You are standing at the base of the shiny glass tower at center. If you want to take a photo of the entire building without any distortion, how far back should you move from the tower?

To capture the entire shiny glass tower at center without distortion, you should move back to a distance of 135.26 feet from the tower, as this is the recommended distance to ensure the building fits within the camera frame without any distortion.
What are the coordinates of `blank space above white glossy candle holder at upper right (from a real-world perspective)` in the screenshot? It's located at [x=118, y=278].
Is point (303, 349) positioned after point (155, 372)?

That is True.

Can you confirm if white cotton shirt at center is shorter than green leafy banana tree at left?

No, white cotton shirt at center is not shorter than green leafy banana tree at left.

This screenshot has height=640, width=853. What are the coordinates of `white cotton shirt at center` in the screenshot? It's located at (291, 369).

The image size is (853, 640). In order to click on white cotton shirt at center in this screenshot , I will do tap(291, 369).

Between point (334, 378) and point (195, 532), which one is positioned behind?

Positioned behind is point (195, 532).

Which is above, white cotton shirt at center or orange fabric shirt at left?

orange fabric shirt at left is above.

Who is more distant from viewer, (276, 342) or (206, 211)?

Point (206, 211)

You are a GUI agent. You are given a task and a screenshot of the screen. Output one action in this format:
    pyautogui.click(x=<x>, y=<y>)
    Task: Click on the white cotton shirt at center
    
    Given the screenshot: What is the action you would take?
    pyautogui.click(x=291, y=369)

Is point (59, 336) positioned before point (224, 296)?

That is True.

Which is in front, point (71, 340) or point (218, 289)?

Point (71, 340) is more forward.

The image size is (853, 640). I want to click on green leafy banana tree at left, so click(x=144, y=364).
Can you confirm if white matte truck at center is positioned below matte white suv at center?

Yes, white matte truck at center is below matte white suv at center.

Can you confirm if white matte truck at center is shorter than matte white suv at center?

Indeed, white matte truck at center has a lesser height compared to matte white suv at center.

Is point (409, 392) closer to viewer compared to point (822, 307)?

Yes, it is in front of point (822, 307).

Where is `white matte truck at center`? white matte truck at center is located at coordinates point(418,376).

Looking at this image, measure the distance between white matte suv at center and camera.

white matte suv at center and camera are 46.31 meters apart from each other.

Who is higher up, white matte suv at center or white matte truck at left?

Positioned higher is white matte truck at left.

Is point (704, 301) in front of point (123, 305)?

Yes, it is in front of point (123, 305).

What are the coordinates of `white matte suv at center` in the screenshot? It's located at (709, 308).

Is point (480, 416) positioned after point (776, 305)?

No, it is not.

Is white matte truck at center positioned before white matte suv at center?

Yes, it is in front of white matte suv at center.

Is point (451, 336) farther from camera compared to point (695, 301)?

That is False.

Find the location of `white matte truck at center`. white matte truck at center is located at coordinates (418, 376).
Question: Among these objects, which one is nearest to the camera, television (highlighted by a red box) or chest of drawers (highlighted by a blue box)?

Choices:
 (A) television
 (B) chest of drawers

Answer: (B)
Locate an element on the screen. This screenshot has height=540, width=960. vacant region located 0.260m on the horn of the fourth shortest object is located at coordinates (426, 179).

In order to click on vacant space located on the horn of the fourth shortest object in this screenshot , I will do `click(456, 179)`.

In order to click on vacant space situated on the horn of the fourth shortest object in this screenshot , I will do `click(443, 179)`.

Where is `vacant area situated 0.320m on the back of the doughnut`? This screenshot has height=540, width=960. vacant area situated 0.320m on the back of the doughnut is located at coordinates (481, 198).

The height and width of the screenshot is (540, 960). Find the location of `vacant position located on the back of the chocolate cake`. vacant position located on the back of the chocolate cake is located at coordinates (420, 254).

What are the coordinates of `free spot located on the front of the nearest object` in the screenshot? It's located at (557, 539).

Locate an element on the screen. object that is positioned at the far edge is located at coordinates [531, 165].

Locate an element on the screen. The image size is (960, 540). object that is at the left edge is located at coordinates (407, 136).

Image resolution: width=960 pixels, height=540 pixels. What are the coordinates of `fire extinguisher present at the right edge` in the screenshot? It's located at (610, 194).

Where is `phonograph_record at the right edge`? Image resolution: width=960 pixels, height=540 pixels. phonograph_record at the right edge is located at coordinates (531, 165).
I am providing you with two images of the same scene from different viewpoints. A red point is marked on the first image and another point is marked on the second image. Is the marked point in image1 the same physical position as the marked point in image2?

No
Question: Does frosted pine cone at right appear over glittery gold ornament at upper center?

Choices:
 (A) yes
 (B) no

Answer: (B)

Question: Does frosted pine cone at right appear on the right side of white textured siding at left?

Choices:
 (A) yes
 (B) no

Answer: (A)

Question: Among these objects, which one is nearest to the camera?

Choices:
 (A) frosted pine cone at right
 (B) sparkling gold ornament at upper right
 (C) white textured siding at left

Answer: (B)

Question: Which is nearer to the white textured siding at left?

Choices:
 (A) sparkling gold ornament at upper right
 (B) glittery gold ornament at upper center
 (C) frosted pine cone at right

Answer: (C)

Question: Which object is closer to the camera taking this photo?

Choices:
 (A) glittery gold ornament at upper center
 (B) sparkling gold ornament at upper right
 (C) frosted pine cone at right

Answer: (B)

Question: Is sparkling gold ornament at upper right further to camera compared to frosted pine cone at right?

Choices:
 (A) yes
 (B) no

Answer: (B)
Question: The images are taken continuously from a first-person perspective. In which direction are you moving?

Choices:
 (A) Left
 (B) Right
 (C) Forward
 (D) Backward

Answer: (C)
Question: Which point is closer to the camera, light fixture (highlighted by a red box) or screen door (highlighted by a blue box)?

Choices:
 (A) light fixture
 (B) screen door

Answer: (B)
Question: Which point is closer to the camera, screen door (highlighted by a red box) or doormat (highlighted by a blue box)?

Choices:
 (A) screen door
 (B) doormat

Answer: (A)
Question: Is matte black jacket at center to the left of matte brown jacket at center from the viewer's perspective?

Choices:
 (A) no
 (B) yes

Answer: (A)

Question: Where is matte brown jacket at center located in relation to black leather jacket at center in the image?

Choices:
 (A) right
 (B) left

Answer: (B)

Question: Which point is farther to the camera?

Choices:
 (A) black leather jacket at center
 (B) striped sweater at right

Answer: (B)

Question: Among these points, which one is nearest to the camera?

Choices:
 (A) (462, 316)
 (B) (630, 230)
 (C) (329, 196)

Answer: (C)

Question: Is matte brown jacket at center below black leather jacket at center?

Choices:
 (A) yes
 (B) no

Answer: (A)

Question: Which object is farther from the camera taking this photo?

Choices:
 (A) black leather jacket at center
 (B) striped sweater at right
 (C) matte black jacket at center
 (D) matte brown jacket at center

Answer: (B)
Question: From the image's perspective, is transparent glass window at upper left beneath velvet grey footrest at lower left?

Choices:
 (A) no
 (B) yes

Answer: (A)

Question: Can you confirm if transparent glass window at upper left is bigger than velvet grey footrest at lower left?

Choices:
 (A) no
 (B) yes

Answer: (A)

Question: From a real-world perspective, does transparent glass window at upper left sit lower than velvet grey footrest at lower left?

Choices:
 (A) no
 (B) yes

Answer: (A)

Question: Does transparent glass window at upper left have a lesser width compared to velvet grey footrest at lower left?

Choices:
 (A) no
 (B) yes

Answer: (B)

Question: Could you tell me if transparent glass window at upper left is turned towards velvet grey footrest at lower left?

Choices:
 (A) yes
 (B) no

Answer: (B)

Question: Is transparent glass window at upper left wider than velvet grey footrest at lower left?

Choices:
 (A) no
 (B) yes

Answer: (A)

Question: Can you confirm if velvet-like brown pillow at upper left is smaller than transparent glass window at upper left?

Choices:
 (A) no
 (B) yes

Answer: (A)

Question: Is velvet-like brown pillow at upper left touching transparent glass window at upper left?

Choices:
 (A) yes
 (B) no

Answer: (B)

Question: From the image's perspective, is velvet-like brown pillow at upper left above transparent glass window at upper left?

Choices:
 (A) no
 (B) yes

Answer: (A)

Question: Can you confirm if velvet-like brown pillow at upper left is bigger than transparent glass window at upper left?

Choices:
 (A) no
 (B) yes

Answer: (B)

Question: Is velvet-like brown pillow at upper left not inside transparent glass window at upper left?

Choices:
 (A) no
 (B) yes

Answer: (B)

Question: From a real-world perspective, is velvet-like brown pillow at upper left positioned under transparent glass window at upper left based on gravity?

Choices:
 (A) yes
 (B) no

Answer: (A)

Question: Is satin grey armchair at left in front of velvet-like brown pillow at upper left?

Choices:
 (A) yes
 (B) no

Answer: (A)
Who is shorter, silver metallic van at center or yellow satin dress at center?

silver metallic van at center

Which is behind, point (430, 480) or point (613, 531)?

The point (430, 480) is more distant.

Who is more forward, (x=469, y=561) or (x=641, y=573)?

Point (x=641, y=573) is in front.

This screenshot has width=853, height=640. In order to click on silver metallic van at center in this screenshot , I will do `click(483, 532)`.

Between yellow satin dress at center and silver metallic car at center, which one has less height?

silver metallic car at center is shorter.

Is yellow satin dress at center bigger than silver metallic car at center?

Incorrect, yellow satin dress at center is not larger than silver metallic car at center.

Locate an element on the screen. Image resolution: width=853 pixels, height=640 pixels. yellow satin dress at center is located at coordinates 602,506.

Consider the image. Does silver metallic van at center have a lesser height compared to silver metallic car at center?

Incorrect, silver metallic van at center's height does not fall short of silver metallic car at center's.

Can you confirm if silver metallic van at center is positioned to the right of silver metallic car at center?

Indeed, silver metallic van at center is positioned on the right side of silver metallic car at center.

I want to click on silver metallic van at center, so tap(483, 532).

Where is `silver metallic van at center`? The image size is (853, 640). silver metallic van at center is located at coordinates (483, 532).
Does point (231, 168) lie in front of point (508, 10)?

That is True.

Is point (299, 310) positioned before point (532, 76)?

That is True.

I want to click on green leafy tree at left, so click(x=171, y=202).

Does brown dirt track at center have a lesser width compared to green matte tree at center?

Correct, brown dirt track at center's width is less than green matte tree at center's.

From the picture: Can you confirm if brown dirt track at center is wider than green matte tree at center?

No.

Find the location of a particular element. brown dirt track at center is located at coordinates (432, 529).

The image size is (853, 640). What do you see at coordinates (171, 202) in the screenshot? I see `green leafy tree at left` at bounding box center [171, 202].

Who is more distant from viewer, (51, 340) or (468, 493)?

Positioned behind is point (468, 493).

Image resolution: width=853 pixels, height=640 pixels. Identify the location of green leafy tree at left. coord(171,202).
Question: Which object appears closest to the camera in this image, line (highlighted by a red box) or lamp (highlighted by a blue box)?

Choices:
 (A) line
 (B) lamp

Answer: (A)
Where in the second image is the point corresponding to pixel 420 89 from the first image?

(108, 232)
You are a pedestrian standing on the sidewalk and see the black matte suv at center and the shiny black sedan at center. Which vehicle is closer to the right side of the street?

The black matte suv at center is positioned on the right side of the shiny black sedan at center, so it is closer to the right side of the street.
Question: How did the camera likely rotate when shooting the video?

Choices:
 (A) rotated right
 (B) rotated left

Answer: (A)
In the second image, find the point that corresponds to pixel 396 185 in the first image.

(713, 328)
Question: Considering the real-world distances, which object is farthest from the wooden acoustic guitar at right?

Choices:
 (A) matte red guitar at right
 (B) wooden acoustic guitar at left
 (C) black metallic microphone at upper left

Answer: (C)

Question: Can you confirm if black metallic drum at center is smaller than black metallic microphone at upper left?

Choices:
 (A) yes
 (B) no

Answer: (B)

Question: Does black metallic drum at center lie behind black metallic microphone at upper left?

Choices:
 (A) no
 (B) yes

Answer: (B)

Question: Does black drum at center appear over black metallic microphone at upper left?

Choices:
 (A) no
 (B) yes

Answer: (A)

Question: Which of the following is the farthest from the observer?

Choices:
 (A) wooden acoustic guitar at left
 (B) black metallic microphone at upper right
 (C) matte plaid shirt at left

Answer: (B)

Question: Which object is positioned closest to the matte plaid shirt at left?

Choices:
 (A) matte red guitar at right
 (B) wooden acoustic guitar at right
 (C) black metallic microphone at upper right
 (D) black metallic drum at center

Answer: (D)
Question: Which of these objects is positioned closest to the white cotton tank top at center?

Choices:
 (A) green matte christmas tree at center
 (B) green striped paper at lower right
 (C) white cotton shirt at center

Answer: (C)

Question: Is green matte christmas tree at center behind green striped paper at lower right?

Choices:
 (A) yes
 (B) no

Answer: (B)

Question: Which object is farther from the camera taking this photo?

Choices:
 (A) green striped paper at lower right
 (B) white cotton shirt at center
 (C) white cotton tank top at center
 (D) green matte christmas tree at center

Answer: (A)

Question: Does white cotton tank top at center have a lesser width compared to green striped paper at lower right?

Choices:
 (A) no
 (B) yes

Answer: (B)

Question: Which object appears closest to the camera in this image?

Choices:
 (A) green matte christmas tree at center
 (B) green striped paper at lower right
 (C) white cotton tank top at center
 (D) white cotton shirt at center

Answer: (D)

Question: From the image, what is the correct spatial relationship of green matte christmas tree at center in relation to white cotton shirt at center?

++++++++++++++++++++

▶ TASK OBJECTIVE
Starting at the line in the material that contains "Incorrect, yellow satin" and ending after the line that contains "Consider the image.", convert those lines into a Markdown table with the columns Number and Text. Give each line its own numbered row, and leave out blank lines.

▶ OUTPUT FOR THIS EXERCISE
| Number | Text |
|---|---|
| 1 | Incorrect, yellow satin dress at center is not larger than silver metallic car at center. |
| 2 | Locate an element on the screen. Image resolution: width=853 pixels, height=640 pixels. yellow satin dress at center is located at coordinates 602,506. |
| 3 | Consider the image. Does silver metallic van at center have a lesser height compared to silver metallic car at center? |